• [Records excerpted from a collection]:
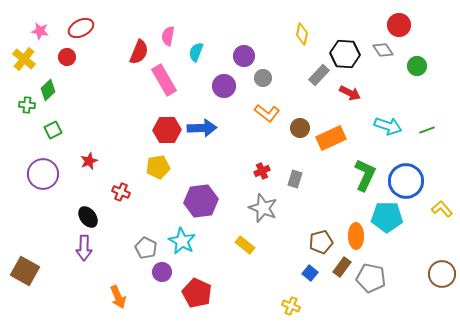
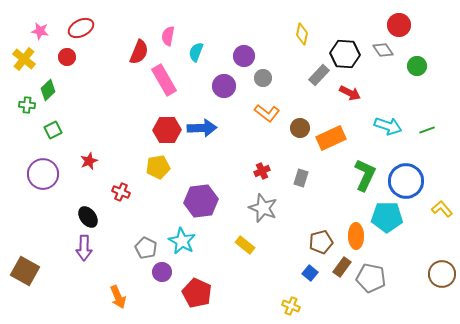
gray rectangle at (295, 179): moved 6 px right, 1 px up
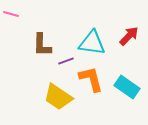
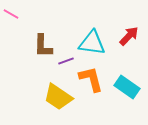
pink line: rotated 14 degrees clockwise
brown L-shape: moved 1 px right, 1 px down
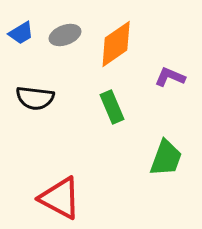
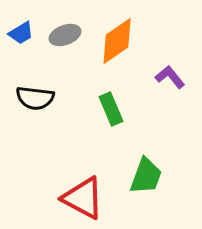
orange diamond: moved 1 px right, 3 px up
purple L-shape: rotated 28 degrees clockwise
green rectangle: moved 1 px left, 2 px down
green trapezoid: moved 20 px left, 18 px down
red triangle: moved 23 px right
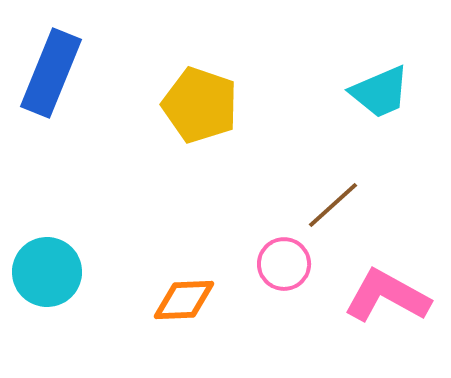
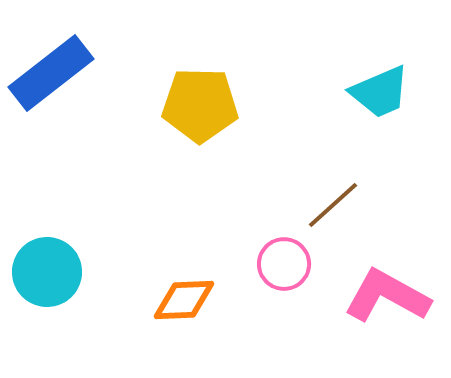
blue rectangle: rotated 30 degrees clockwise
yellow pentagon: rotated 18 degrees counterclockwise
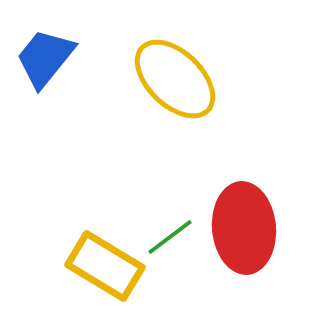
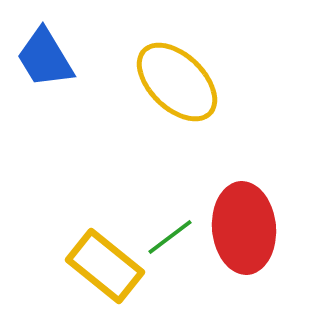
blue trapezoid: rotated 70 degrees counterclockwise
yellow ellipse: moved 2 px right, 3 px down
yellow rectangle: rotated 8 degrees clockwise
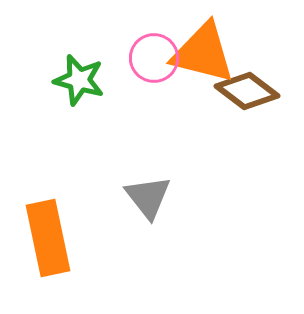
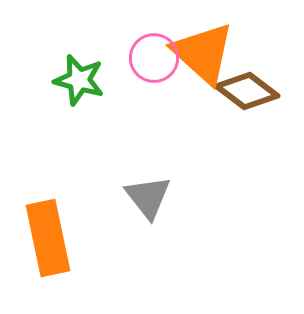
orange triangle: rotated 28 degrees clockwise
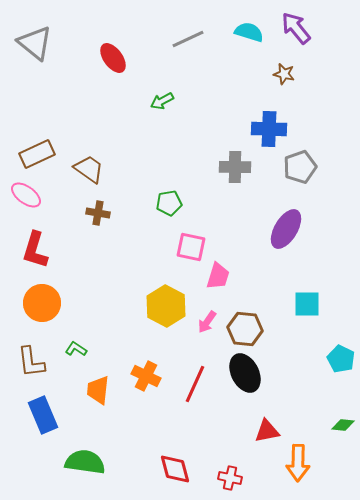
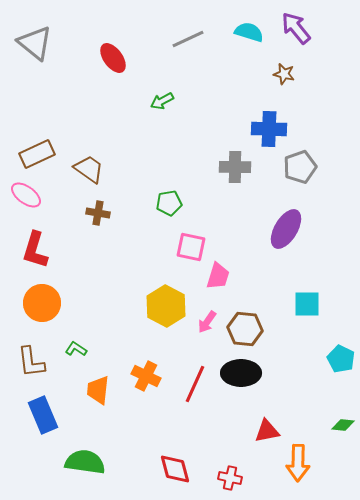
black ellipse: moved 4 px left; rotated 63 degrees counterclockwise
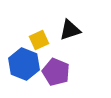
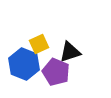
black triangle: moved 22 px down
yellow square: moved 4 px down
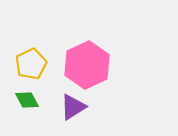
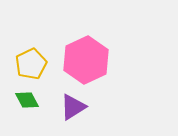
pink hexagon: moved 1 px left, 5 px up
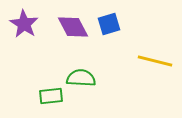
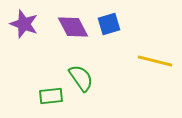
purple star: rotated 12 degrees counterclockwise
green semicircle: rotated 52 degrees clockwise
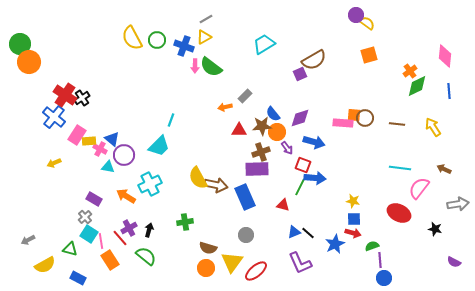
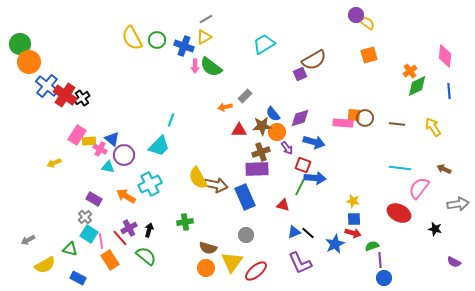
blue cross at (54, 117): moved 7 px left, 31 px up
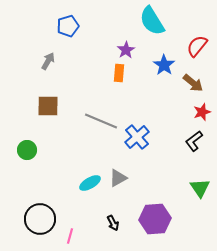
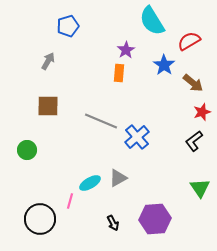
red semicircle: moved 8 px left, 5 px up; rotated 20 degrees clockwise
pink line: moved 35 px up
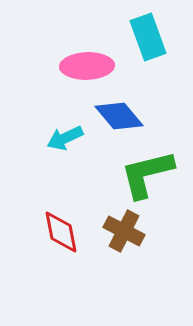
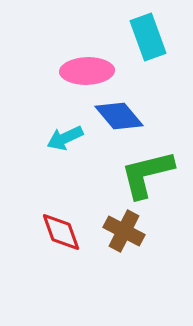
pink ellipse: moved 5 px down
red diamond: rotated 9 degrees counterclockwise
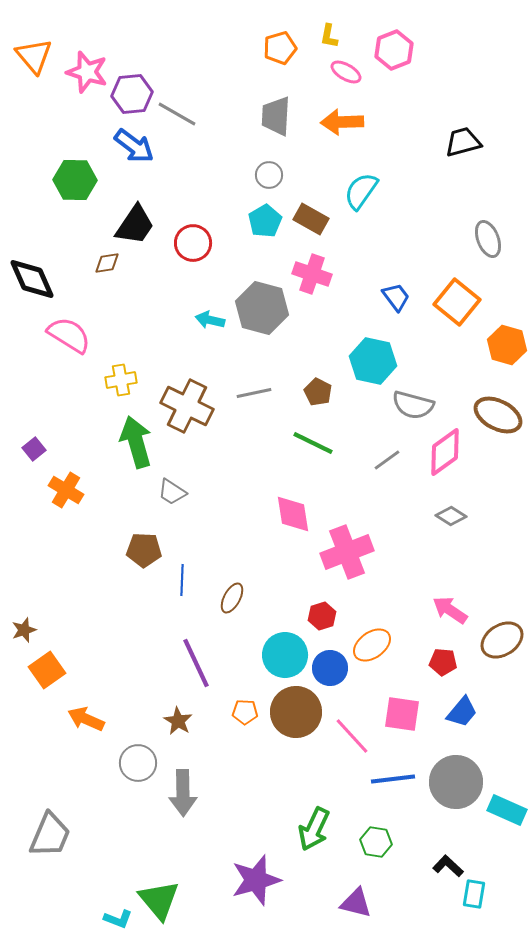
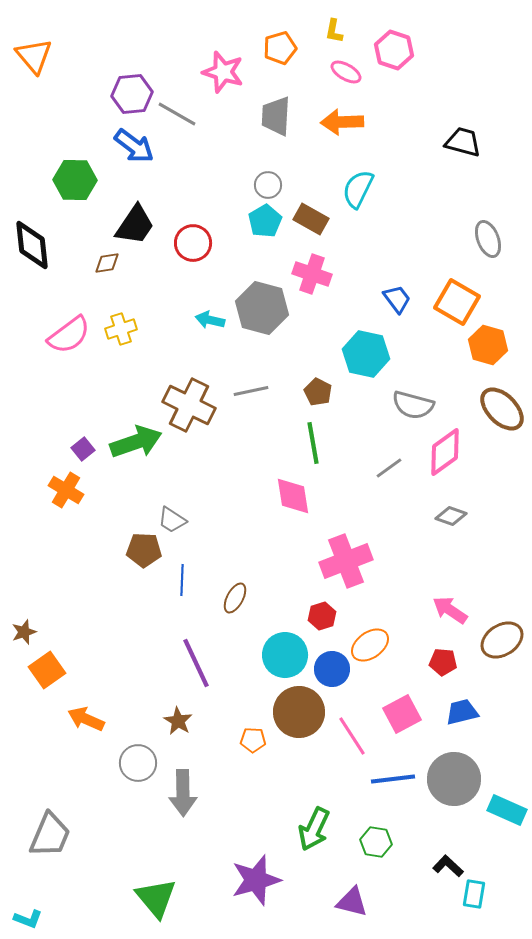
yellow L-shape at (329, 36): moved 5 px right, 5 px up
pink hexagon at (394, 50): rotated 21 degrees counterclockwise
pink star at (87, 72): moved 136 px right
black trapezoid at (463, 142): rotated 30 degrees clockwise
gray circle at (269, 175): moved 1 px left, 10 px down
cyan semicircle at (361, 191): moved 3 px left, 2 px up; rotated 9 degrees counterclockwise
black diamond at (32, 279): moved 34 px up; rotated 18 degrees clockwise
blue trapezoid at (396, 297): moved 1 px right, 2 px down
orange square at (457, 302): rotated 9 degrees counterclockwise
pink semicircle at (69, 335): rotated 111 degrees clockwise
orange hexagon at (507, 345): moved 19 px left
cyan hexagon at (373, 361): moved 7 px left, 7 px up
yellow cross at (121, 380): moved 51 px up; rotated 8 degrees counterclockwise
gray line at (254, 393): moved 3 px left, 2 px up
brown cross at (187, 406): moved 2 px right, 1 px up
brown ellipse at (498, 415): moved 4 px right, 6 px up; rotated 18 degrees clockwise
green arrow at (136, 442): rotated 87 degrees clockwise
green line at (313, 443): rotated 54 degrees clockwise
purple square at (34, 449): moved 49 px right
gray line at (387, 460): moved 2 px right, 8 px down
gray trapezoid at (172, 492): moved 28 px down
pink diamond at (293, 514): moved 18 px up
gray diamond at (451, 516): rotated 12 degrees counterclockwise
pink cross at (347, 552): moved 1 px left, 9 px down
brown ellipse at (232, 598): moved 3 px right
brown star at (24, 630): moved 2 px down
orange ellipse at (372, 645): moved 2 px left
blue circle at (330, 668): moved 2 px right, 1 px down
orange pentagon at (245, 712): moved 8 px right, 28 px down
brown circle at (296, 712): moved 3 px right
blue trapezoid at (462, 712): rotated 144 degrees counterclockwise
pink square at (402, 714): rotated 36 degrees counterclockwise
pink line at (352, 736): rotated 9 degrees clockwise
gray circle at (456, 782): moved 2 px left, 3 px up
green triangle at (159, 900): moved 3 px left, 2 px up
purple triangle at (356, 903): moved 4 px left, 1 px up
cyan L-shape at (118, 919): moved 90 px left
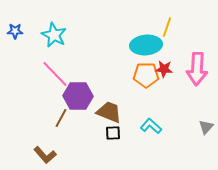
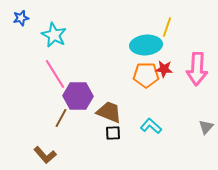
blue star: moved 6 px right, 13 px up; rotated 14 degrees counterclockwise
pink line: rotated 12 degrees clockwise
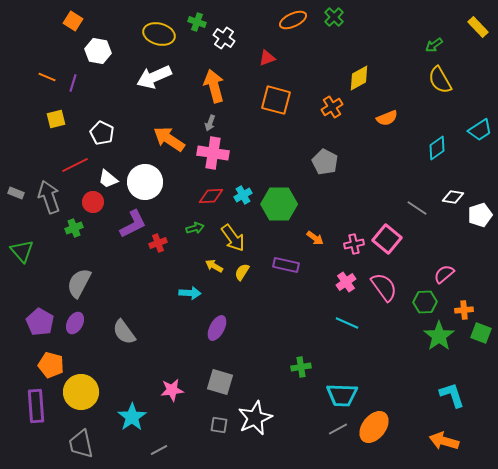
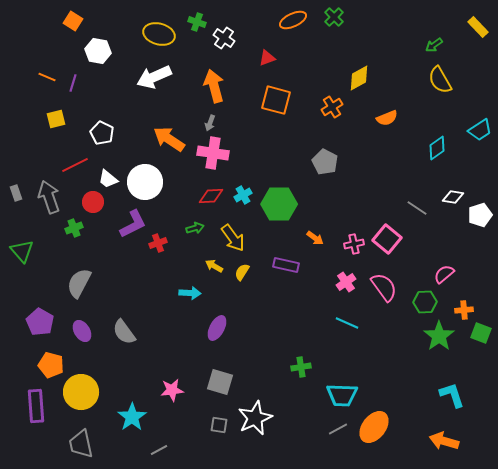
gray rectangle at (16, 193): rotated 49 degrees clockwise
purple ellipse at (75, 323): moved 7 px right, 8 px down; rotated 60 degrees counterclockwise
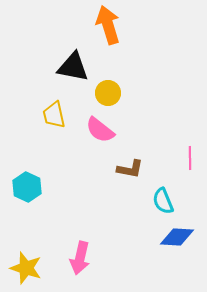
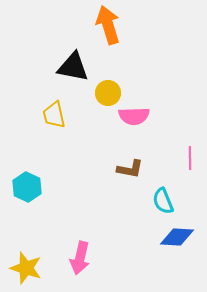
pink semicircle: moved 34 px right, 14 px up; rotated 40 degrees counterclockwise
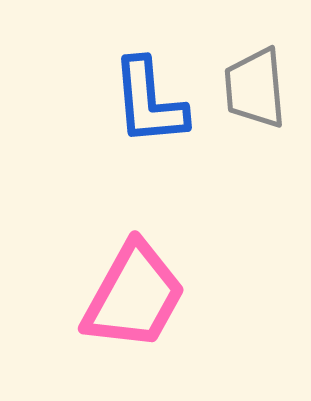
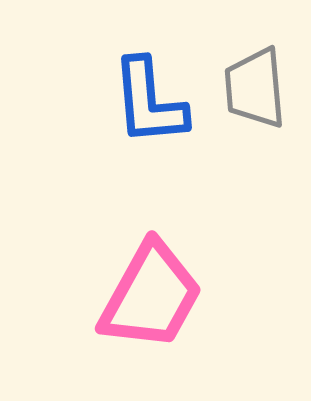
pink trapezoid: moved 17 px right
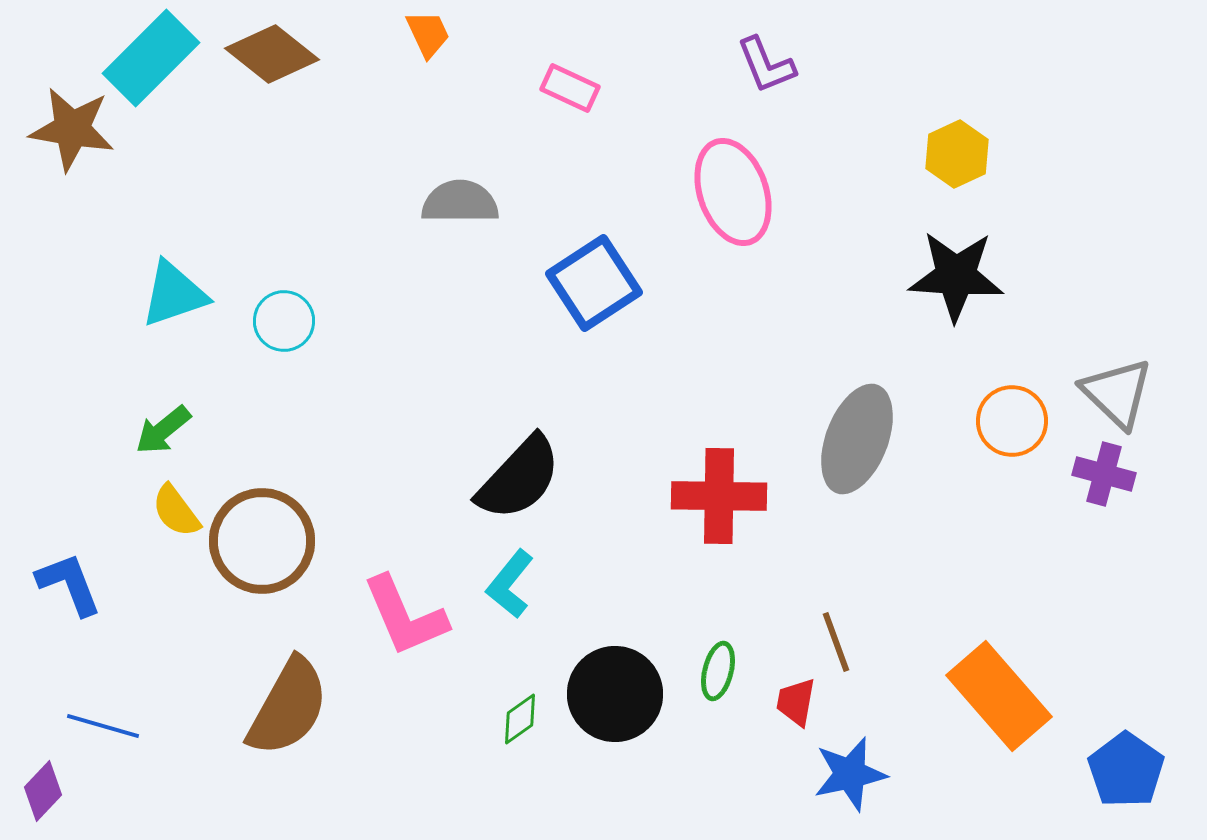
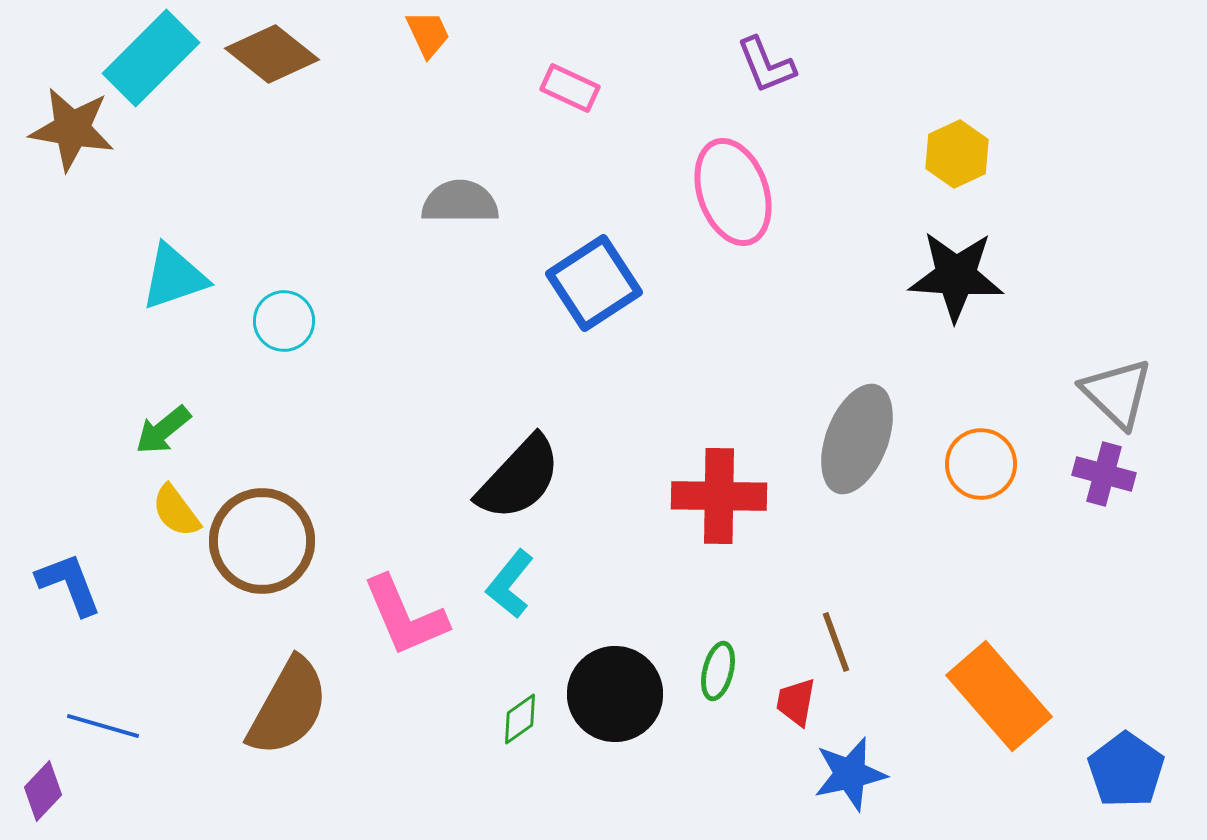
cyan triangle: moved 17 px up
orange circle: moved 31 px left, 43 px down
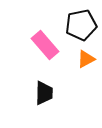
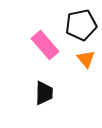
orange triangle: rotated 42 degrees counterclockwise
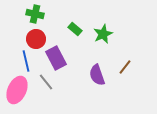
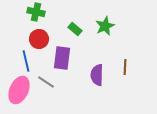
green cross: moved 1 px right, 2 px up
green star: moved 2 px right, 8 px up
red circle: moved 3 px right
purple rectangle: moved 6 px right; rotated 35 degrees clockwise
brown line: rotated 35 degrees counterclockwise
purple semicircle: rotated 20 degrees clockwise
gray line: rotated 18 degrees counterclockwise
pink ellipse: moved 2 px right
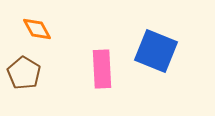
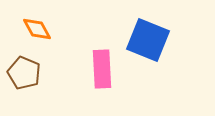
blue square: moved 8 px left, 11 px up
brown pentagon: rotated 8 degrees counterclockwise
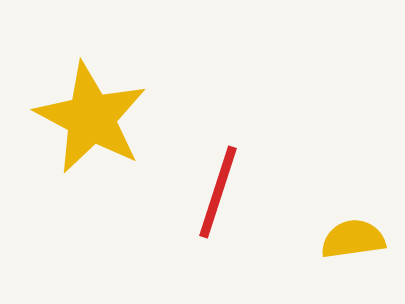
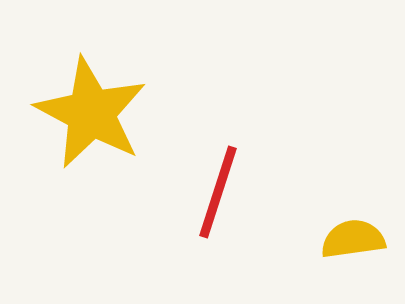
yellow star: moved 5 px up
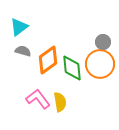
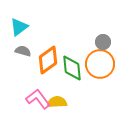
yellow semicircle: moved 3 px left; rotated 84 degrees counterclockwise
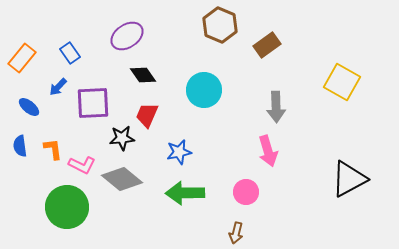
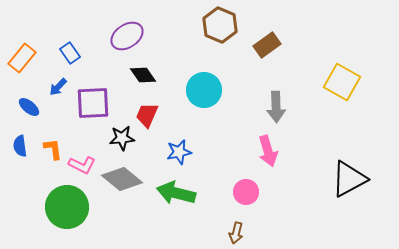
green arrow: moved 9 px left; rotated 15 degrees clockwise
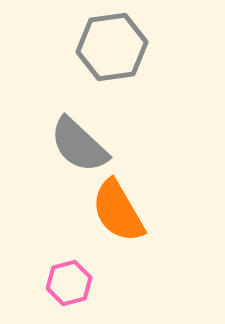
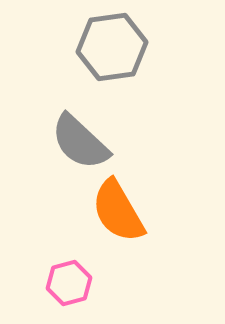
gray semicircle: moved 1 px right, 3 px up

• [REQUIREMENT]: Go to the line with "gray line at (387, 460): moved" in the entries above and repeat every line from there through the line with "orange ellipse at (372, 645): moved 2 px left", exactly and with no other text.

• [THE ANSWER]:
gray line at (387, 460): moved 2 px right, 8 px down
gray trapezoid at (172, 492): moved 28 px down
pink diamond at (293, 514): moved 18 px up
gray diamond at (451, 516): rotated 12 degrees counterclockwise
pink cross at (347, 552): moved 1 px left, 9 px down
brown ellipse at (232, 598): moved 3 px right
brown star at (24, 630): moved 2 px down
orange ellipse at (372, 645): moved 2 px left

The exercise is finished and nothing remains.